Data to use Block Start

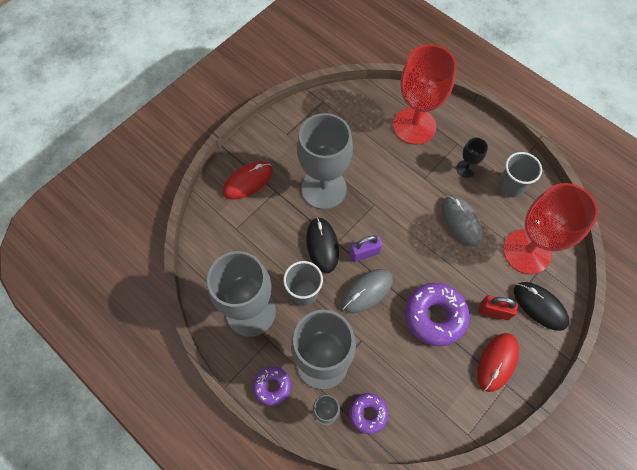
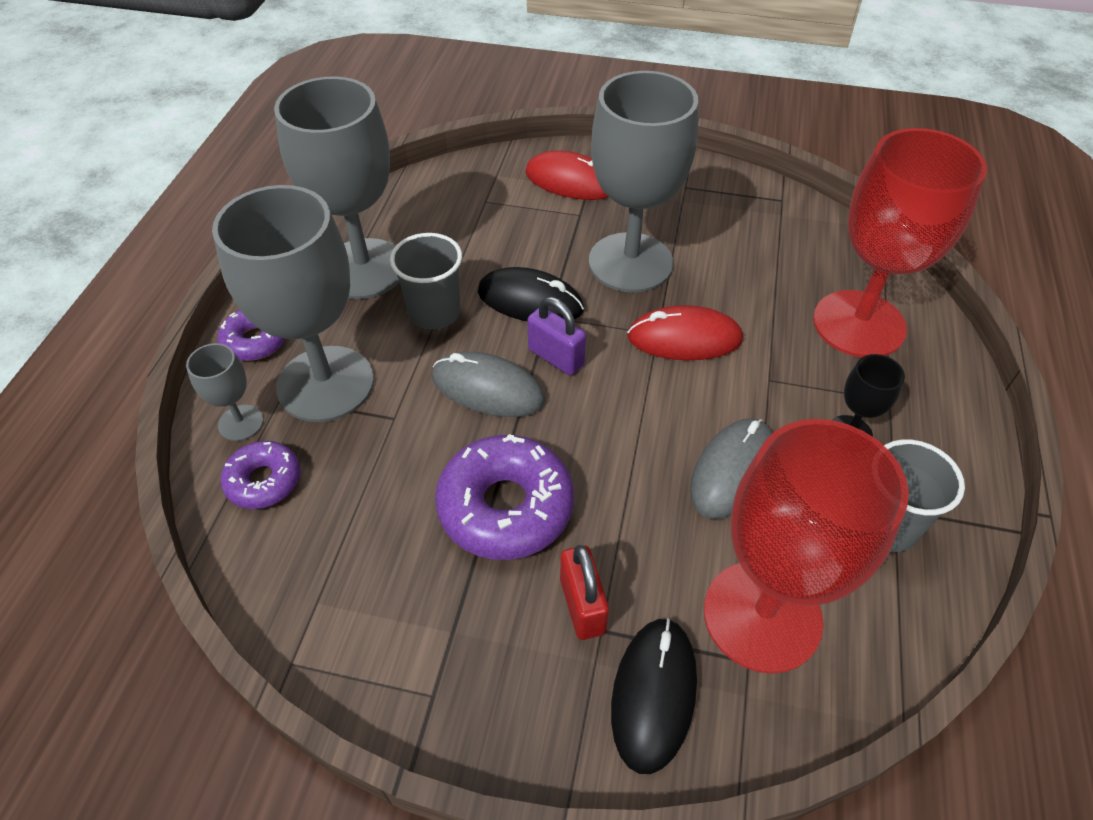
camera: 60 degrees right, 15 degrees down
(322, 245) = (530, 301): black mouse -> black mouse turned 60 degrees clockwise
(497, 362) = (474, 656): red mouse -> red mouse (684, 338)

Data to use Block End
Data to use Block Start

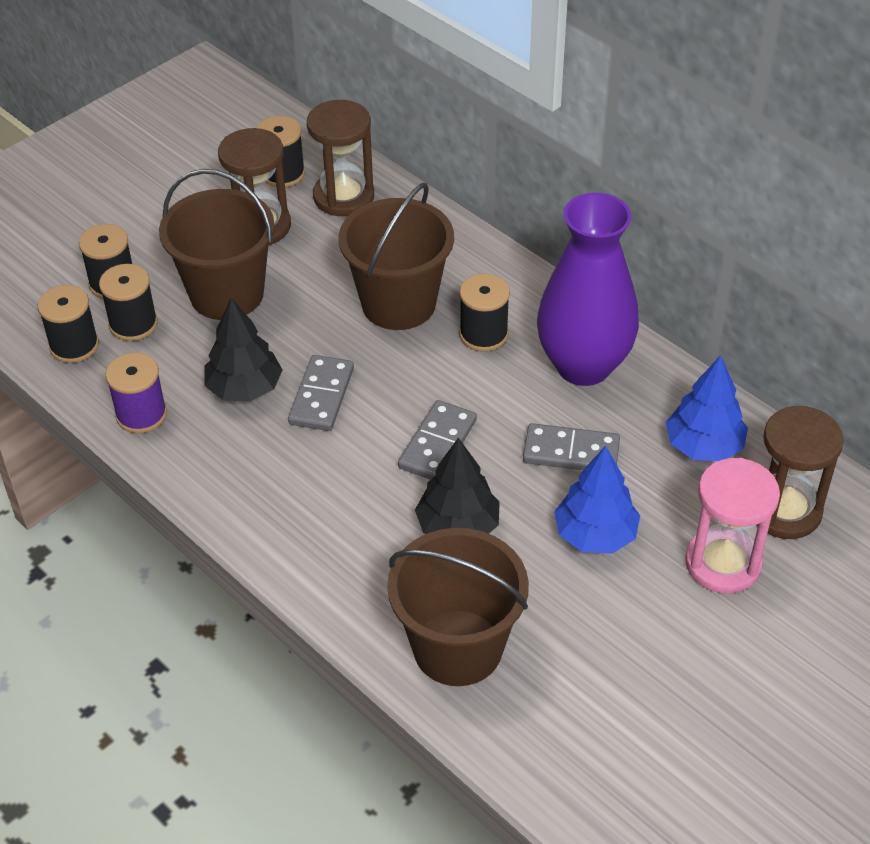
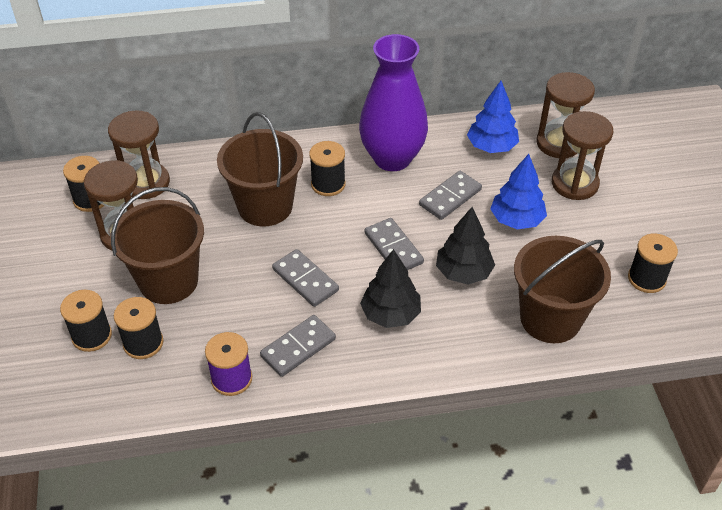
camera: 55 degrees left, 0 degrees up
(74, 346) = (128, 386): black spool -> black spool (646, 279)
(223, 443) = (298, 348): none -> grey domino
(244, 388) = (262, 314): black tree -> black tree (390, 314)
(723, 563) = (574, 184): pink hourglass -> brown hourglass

Data to use Block End

- [What is being asked] If a line in the records above contains the string "mouse", copy that line out.

- [Result for this task]
(322, 245) = (530, 301): black mouse -> black mouse turned 60 degrees clockwise
(497, 362) = (474, 656): red mouse -> red mouse (684, 338)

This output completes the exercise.